DATA SUPPLIED section start

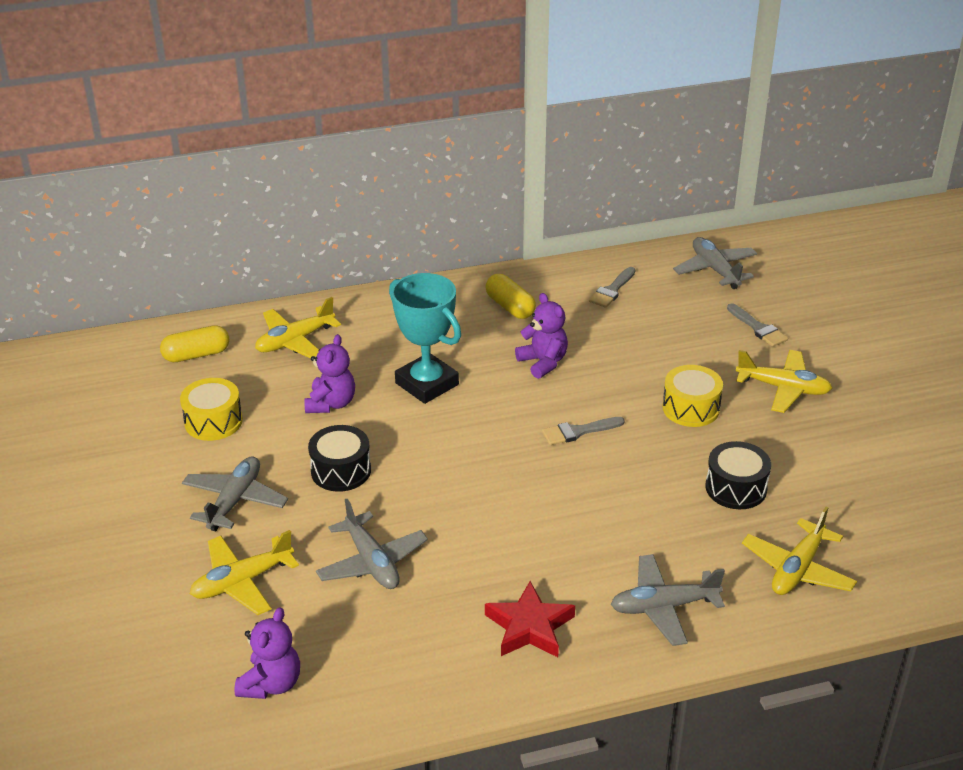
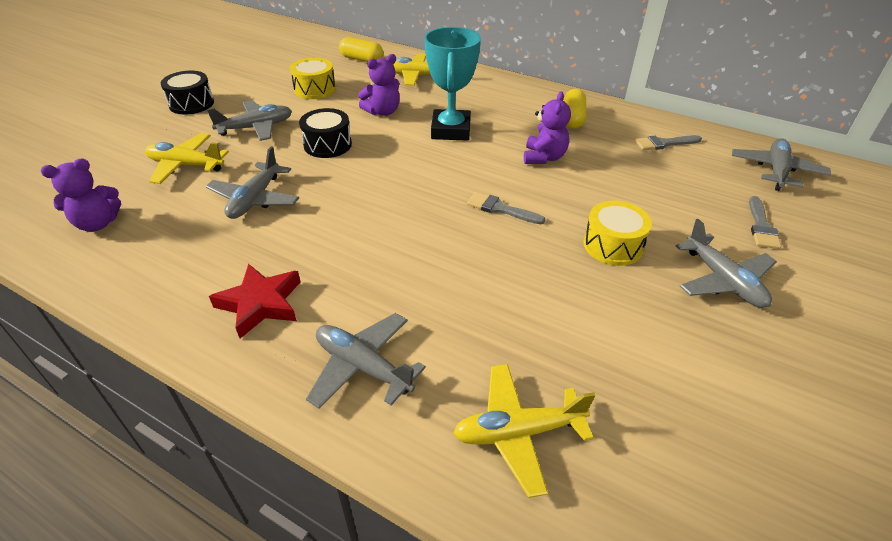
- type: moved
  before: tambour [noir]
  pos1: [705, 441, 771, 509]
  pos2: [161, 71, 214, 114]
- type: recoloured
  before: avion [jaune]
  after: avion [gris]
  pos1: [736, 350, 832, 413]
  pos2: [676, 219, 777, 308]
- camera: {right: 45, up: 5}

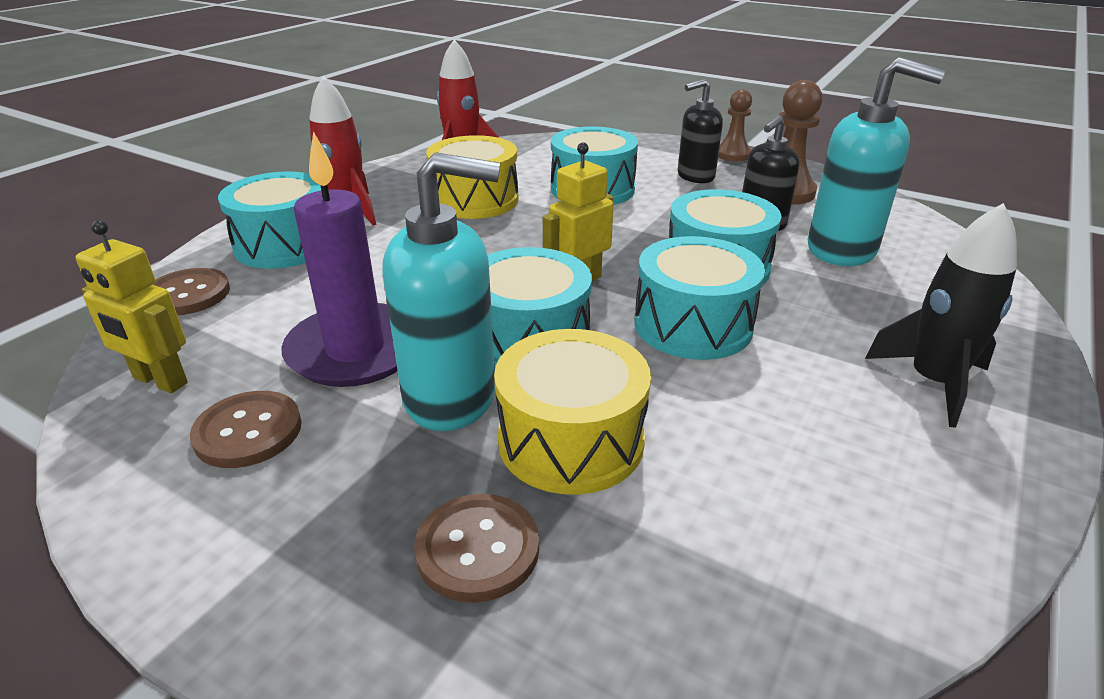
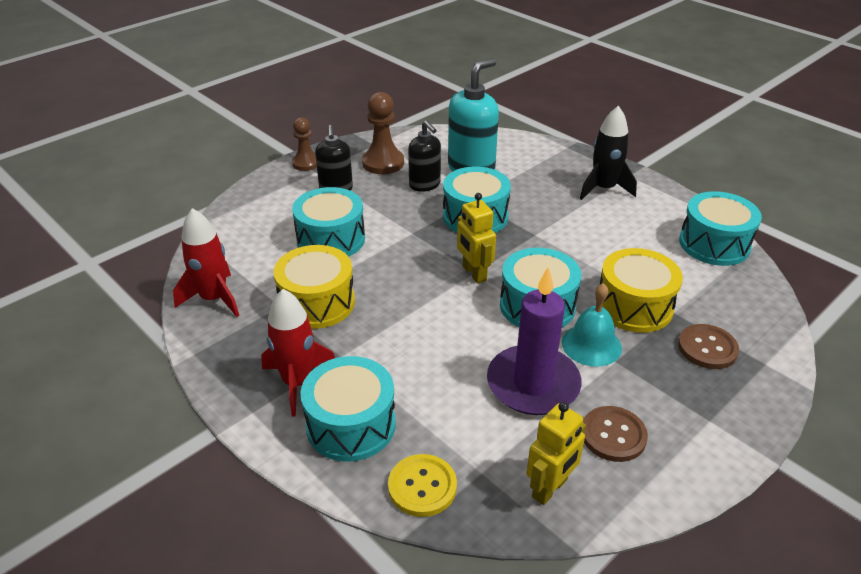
- type: recoloured
  before: bouton [marron]
  after: bouton [jaune]
  pos1: [153, 268, 230, 316]
  pos2: [388, 454, 457, 517]
- type: replaced
  before: distributeur de savon [turquoise]
  after: cloche [turquoise]
  pos1: [382, 152, 500, 431]
  pos2: [562, 283, 622, 367]
- type: moved
  before: tambour [turquoise]
  pos1: [634, 236, 765, 360]
  pos2: [679, 191, 762, 266]
- camera: {right: -75, up: 5}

DATA SUPPLIED section end

**ACTION ITEM:**
Excluding the images, return each record above precisely as written.

**COMPLETED EXERCISE:**
- type: moved
  before: tambour [noir]
  pos1: [705, 441, 771, 509]
  pos2: [161, 71, 214, 114]
- type: recoloured
  before: avion [jaune]
  after: avion [gris]
  pos1: [736, 350, 832, 413]
  pos2: [676, 219, 777, 308]
- camera: {right: 45, up: 5}

- type: recoloured
  before: bouton [marron]
  after: bouton [jaune]
  pos1: [153, 268, 230, 316]
  pos2: [388, 454, 457, 517]
- type: replaced
  before: distributeur de savon [turquoise]
  after: cloche [turquoise]
  pos1: [382, 152, 500, 431]
  pos2: [562, 283, 622, 367]
- type: moved
  before: tambour [turquoise]
  pos1: [634, 236, 765, 360]
  pos2: [679, 191, 762, 266]
- camera: {right: -75, up: 5}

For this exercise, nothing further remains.